Material to process: Begin

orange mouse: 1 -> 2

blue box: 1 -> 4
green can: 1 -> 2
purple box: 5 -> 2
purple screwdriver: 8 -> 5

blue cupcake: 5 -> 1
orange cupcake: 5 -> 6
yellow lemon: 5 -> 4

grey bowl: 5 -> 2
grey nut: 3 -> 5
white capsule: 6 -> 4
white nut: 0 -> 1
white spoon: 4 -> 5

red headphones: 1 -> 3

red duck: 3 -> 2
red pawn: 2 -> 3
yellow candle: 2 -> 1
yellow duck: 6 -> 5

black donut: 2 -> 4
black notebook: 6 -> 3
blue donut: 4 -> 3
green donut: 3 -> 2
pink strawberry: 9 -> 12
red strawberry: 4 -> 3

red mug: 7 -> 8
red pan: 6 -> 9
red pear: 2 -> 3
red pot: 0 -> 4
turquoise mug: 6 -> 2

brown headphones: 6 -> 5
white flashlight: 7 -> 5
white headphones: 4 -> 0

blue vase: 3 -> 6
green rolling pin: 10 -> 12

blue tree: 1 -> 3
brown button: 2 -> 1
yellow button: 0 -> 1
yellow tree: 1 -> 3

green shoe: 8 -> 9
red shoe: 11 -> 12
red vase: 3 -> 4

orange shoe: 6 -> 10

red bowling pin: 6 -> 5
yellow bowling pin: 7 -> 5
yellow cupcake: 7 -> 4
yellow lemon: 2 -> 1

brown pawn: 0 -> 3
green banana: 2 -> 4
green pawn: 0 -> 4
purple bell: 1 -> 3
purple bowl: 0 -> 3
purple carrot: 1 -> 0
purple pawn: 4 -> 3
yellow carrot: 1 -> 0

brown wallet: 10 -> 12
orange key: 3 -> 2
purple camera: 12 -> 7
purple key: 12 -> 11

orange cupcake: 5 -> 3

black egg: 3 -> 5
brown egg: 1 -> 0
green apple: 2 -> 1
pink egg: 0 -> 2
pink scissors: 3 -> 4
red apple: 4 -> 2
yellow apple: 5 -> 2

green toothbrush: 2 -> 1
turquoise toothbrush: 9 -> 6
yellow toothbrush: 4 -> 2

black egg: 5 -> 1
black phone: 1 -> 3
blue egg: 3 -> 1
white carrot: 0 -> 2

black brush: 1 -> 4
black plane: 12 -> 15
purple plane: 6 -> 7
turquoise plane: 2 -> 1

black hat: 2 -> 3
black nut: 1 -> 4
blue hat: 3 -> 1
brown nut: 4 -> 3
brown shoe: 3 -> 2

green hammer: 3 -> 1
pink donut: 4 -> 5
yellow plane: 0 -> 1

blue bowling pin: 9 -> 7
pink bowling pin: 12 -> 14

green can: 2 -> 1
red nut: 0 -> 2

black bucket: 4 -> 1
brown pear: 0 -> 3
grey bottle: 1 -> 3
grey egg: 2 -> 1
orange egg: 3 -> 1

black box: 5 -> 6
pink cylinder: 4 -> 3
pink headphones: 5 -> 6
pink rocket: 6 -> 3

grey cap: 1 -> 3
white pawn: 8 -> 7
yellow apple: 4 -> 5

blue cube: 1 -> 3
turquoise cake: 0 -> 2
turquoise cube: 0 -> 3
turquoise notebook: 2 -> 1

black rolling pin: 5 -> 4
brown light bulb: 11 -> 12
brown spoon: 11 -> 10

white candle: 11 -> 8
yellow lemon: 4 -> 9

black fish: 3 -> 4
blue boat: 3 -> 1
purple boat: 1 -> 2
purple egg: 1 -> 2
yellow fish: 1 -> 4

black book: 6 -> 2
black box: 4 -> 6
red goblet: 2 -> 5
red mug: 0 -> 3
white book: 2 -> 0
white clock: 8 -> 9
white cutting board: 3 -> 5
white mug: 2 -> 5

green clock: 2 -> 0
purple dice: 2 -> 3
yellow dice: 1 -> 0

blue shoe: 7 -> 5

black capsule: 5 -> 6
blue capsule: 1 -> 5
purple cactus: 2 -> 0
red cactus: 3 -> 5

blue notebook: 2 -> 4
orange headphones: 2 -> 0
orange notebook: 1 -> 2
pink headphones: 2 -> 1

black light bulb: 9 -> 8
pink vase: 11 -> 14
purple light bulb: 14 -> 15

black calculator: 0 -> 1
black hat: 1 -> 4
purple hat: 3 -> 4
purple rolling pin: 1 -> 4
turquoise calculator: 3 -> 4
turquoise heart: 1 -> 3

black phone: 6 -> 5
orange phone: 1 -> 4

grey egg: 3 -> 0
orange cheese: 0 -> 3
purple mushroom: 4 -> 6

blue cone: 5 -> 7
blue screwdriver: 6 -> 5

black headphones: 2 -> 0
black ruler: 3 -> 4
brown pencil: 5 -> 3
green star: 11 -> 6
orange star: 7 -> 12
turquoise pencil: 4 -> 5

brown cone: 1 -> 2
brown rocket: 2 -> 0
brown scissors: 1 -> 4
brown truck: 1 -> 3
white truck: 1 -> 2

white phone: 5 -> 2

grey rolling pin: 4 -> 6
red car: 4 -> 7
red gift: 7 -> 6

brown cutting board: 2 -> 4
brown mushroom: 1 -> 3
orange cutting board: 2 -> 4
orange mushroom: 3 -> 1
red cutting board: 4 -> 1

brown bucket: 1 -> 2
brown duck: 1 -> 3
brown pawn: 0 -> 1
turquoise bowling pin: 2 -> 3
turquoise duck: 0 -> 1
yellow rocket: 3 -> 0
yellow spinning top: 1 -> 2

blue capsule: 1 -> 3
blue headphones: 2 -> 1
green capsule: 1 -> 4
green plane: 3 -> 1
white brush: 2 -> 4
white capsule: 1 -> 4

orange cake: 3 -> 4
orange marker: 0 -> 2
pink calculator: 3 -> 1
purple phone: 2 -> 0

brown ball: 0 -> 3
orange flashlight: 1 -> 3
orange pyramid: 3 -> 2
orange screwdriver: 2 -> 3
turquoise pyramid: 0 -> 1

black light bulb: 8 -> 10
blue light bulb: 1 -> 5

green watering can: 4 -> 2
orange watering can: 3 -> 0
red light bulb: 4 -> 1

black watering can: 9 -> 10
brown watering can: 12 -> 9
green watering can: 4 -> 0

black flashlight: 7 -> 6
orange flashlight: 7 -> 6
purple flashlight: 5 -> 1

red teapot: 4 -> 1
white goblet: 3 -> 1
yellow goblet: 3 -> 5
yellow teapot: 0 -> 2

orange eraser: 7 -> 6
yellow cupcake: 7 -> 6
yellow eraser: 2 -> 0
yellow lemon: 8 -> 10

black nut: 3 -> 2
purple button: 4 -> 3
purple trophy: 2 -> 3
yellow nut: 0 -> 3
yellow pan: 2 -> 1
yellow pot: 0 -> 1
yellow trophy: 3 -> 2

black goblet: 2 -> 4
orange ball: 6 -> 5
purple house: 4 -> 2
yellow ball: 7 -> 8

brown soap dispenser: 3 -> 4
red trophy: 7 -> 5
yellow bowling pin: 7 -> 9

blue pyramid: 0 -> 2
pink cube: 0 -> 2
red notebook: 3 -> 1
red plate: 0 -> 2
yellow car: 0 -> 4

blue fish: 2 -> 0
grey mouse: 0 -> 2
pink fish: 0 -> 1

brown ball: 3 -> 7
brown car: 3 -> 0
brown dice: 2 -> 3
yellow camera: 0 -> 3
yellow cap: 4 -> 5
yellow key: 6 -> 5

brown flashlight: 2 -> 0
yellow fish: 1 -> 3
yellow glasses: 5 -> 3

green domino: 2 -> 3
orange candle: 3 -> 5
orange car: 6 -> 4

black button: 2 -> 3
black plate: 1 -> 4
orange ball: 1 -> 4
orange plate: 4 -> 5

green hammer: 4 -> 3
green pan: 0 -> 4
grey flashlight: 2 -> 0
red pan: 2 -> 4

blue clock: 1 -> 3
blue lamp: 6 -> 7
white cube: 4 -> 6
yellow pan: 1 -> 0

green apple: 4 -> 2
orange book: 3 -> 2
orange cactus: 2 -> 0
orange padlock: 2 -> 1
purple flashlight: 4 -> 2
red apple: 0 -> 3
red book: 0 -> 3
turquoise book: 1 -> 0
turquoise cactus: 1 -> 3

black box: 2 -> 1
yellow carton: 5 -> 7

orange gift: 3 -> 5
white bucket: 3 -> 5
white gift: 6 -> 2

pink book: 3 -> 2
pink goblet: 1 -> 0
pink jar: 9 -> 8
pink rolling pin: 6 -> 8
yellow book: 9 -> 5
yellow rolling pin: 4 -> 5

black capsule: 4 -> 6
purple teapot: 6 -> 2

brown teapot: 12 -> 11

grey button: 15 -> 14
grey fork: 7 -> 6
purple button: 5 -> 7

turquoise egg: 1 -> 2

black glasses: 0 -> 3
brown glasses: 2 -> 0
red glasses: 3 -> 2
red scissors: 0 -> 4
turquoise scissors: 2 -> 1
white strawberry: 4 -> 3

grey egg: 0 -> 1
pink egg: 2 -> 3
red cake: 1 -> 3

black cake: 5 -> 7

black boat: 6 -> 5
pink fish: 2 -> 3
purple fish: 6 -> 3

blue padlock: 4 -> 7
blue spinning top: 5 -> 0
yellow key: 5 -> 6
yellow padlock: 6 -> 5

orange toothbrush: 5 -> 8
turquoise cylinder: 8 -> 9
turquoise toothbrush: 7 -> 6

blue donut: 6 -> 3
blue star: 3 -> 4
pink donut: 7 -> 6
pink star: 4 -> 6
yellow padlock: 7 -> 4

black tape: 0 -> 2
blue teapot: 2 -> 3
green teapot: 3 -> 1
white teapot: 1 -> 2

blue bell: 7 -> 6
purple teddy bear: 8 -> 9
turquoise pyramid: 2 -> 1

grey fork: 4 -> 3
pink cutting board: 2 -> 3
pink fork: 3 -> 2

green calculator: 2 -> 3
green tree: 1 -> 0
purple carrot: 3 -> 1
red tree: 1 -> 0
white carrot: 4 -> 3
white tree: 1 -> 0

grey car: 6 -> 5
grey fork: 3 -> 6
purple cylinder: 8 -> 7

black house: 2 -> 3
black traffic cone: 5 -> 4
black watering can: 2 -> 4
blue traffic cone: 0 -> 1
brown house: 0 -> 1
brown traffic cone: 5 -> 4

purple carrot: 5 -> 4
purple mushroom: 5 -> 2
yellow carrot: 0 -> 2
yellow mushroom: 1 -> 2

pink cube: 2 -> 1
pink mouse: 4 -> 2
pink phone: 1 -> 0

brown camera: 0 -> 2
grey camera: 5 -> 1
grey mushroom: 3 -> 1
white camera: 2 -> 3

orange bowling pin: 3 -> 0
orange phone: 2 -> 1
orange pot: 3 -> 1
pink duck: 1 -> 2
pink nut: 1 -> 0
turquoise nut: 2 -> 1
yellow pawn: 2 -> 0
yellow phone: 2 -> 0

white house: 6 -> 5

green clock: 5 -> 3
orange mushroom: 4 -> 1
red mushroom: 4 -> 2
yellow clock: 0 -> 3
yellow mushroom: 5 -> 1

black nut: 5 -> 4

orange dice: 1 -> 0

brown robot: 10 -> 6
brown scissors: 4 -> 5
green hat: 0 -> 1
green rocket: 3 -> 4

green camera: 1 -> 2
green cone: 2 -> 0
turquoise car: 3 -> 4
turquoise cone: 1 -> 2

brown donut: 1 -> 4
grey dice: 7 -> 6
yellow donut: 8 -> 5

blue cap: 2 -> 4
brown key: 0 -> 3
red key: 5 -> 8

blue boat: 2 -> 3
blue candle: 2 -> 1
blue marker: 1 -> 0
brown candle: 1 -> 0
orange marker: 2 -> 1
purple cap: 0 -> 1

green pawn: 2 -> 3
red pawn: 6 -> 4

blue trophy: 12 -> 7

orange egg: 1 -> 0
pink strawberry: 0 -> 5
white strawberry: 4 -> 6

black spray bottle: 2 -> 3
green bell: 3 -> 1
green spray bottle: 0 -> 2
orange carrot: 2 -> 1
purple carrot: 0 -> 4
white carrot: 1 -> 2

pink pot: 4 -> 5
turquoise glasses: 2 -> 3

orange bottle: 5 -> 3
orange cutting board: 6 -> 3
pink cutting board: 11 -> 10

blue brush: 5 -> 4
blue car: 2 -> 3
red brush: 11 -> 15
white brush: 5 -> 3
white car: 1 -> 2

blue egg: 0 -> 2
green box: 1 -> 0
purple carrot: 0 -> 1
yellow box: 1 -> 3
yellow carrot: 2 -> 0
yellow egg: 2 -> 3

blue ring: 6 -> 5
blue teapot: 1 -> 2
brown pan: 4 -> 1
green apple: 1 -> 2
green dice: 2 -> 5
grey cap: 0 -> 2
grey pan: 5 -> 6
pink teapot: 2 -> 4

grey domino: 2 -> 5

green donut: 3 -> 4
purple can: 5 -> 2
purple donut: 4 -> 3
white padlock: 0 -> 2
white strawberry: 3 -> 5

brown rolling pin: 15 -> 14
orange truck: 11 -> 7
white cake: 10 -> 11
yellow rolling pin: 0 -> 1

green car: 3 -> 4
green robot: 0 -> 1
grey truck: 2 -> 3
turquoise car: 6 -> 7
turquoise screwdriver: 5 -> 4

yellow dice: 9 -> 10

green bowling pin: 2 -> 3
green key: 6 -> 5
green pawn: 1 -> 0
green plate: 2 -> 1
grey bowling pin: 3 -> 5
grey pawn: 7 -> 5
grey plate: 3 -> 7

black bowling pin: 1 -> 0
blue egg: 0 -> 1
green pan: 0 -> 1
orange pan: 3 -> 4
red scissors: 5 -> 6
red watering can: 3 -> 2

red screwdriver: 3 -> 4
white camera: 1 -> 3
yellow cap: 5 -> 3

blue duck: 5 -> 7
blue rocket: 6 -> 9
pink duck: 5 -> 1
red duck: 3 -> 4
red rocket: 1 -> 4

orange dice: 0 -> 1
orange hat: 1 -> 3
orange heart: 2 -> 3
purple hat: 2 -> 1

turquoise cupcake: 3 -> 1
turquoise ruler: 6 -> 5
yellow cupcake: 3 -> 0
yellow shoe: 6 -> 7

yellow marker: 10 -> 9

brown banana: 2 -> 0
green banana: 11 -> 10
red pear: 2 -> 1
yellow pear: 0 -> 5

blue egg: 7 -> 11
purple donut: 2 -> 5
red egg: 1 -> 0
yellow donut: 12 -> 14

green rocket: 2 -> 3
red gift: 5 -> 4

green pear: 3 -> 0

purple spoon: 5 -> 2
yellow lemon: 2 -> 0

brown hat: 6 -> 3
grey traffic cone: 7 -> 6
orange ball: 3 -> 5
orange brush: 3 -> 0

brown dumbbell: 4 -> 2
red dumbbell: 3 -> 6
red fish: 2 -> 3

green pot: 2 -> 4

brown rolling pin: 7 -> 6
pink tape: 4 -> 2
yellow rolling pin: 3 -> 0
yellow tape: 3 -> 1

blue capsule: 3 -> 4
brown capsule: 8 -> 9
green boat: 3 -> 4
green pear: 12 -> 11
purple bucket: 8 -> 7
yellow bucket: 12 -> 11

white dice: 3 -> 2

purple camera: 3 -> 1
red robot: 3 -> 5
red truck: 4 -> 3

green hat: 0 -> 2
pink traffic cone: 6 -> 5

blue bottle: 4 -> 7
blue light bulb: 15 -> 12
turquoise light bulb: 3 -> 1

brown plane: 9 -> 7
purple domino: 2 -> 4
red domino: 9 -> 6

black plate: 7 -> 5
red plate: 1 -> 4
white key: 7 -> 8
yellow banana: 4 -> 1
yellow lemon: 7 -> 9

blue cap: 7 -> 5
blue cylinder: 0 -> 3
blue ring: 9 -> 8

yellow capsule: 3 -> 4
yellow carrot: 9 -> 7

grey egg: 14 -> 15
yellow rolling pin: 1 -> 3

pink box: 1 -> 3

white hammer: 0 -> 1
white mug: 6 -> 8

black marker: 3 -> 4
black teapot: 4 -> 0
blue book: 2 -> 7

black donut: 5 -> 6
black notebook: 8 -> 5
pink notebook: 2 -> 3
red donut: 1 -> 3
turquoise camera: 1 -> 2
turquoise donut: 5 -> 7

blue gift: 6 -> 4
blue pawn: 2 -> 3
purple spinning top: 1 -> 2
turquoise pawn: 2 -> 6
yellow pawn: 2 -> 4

Material to process: End

What you have to do: Beginning at the opening line of the data, transcribe each line exactly until you reach the line with "black egg: 5 -> 1", which you also include, and go no further.

Written solution:
orange mouse: 1 -> 2

blue box: 1 -> 4
green can: 1 -> 2
purple box: 5 -> 2
purple screwdriver: 8 -> 5

blue cupcake: 5 -> 1
orange cupcake: 5 -> 6
yellow lemon: 5 -> 4

grey bowl: 5 -> 2
grey nut: 3 -> 5
white capsule: 6 -> 4
white nut: 0 -> 1
white spoon: 4 -> 5

red headphones: 1 -> 3

red duck: 3 -> 2
red pawn: 2 -> 3
yellow candle: 2 -> 1
yellow duck: 6 -> 5

black donut: 2 -> 4
black notebook: 6 -> 3
blue donut: 4 -> 3
green donut: 3 -> 2
pink strawberry: 9 -> 12
red strawberry: 4 -> 3

red mug: 7 -> 8
red pan: 6 -> 9
red pear: 2 -> 3
red pot: 0 -> 4
turquoise mug: 6 -> 2

brown headphones: 6 -> 5
white flashlight: 7 -> 5
white headphones: 4 -> 0

blue vase: 3 -> 6
green rolling pin: 10 -> 12

blue tree: 1 -> 3
brown button: 2 -> 1
yellow button: 0 -> 1
yellow tree: 1 -> 3

green shoe: 8 -> 9
red shoe: 11 -> 12
red vase: 3 -> 4

orange shoe: 6 -> 10

red bowling pin: 6 -> 5
yellow bowling pin: 7 -> 5
yellow cupcake: 7 -> 4
yellow lemon: 2 -> 1

brown pawn: 0 -> 3
green banana: 2 -> 4
green pawn: 0 -> 4
purple bell: 1 -> 3
purple bowl: 0 -> 3
purple carrot: 1 -> 0
purple pawn: 4 -> 3
yellow carrot: 1 -> 0

brown wallet: 10 -> 12
orange key: 3 -> 2
purple camera: 12 -> 7
purple key: 12 -> 11

orange cupcake: 5 -> 3

black egg: 3 -> 5
brown egg: 1 -> 0
green apple: 2 -> 1
pink egg: 0 -> 2
pink scissors: 3 -> 4
red apple: 4 -> 2
yellow apple: 5 -> 2

green toothbrush: 2 -> 1
turquoise toothbrush: 9 -> 6
yellow toothbrush: 4 -> 2

black egg: 5 -> 1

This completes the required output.